- **Data entries**:
****************
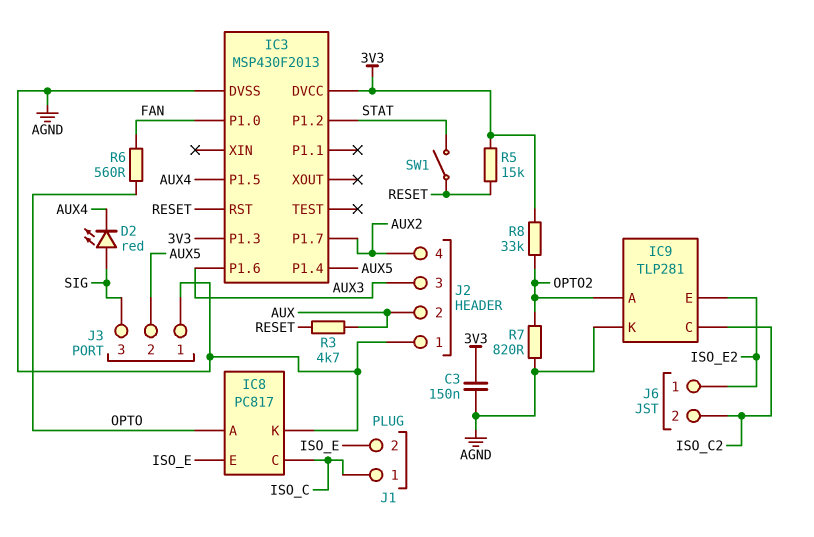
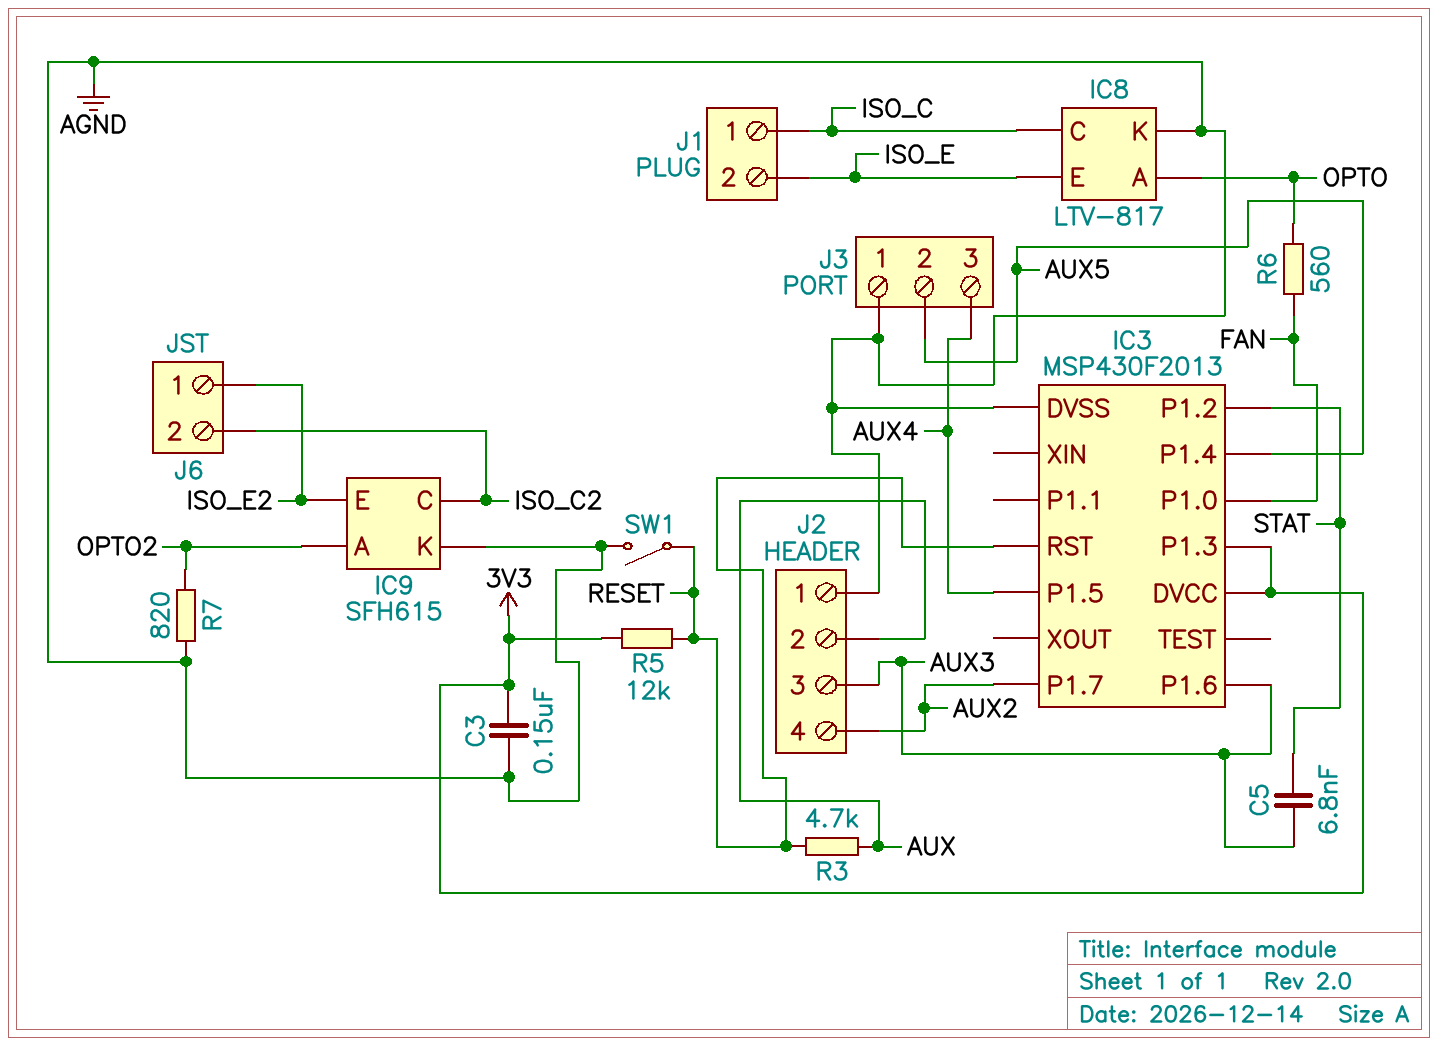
C5: none -> 6.8nF (AUX3, STAT)
D2: LED red (A SIG, K AUX4) -> none
IC8: PC817 -> LTV-817
IC9: TLP281 -> SFH615
J3 pin 3: SIG -> AUX4
R5: 15k (3V3, RESET) -> 12k (3V3, RESET)
R8: 33k (3V3, OPTO2) -> none
SW1: switch (RESET, STAT) -> switch (AGND, RESET)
****************
Gather all lines from the records above in which "none" appears.

C5: none -> 6.8nF (AUX3, STAT)
D2: LED red (A SIG, K AUX4) -> none
R8: 33k (3V3, OPTO2) -> none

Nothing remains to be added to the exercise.